■ **Exercise objective**
Repeat the data word for word, excluding every picture.

■ **Data segment**
------------------------------------

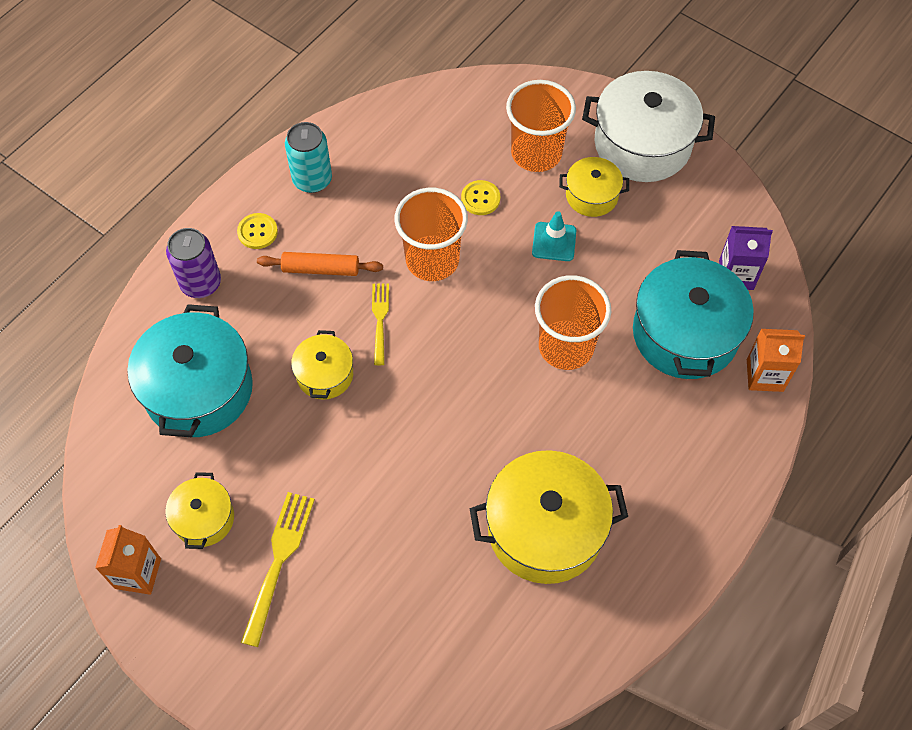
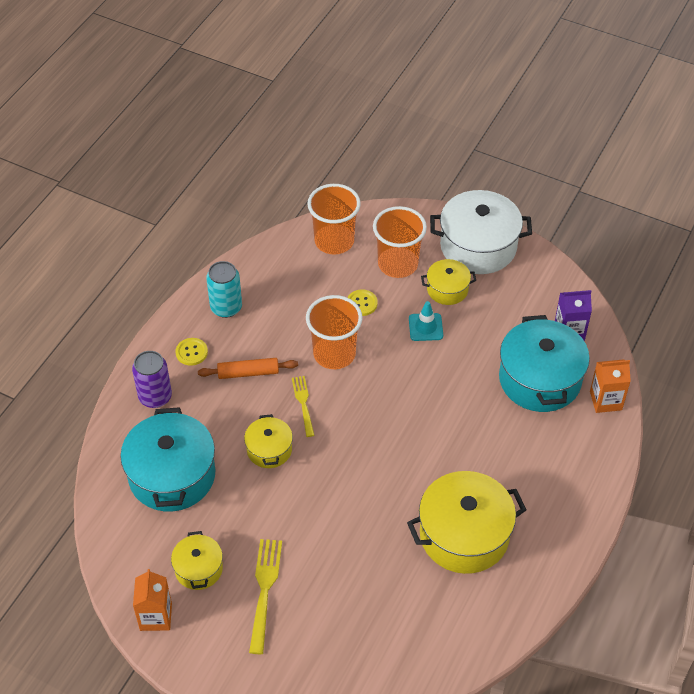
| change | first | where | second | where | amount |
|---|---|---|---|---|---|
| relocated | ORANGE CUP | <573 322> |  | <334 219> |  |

------------------------------------

■ **Result of this task**
| change | first | where | second | where | amount |
|---|---|---|---|---|---|
| relocated | ORANGE CUP | <573 322> |  | <334 219> |  |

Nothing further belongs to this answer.